» Assigned task
The expected output is an exact copy of the lines from the one containing "TP1: test point (n15) -> none" through the final line of the entries below, with no images.

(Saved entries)

──────────

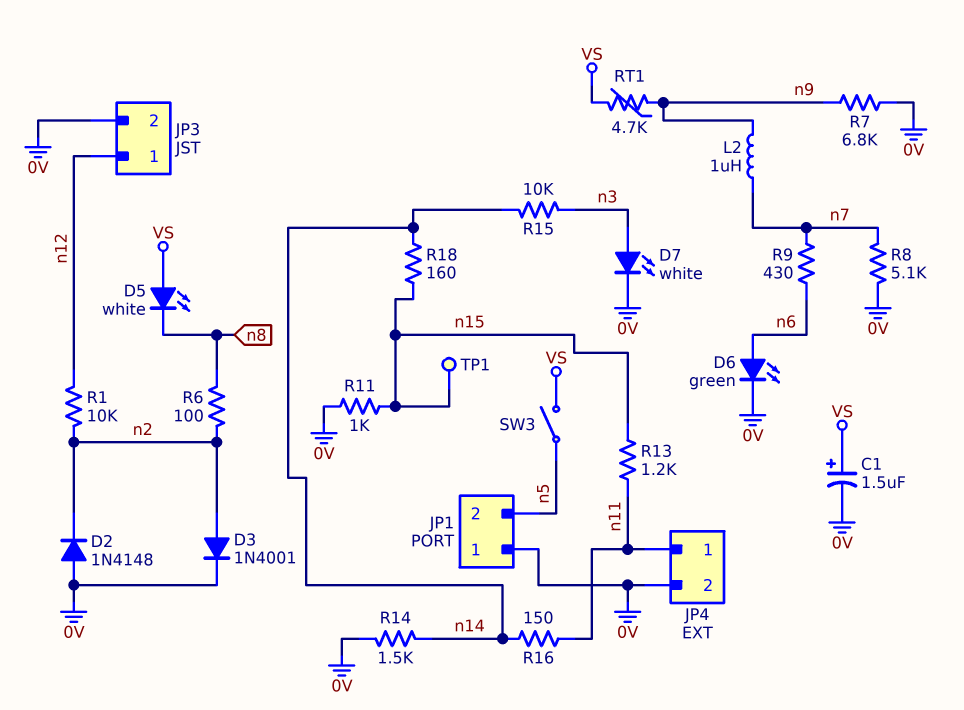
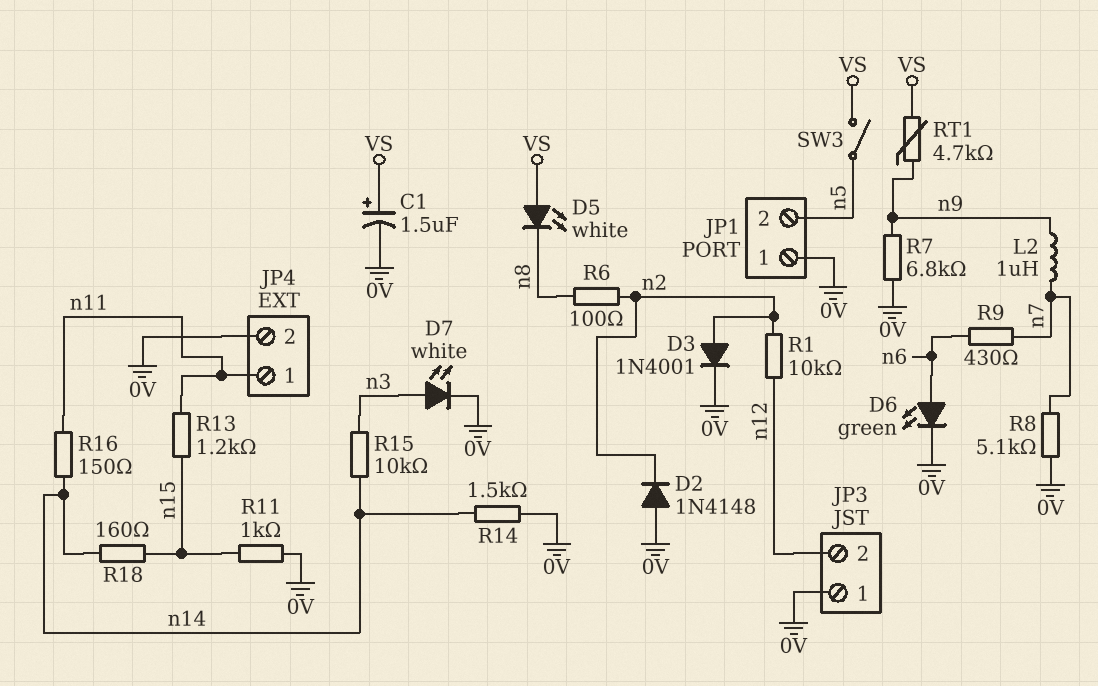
JP3 pin 1: n12 -> 0V
JP3 pin 2: 0V -> n12
TP1: test point (n15) -> none

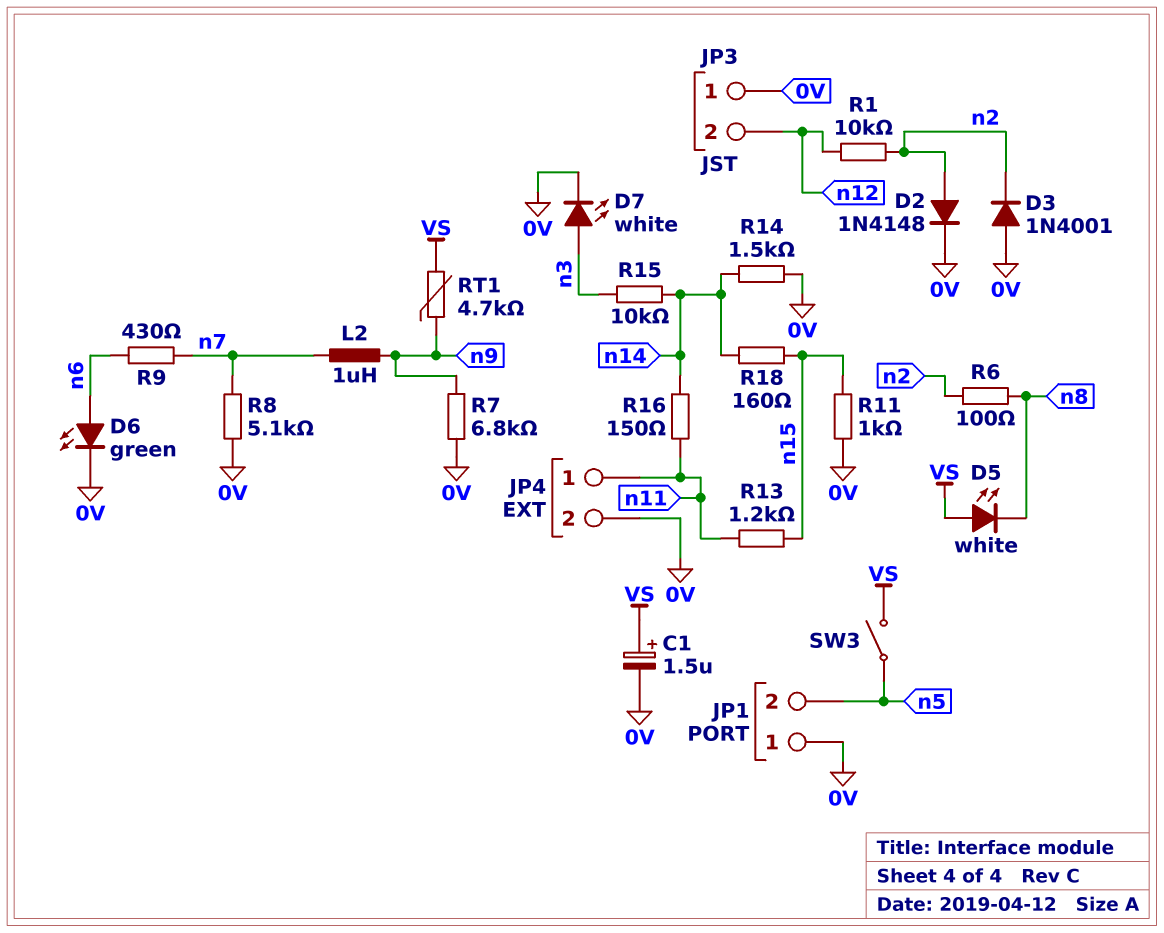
D2: diode 1N4148 (A 0V, K n2) -> diode 1N4148 (A n2, K 0V)
D3: diode 1N4001 (A n2, K 0V) -> diode 1N4001 (A 0V, K n2)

──────────

» Your solution
TP1: test point (n15) -> none

D2: diode 1N4148 (A 0V, K n2) -> diode 1N4148 (A n2, K 0V)
D3: diode 1N4001 (A n2, K 0V) -> diode 1N4001 (A 0V, K n2)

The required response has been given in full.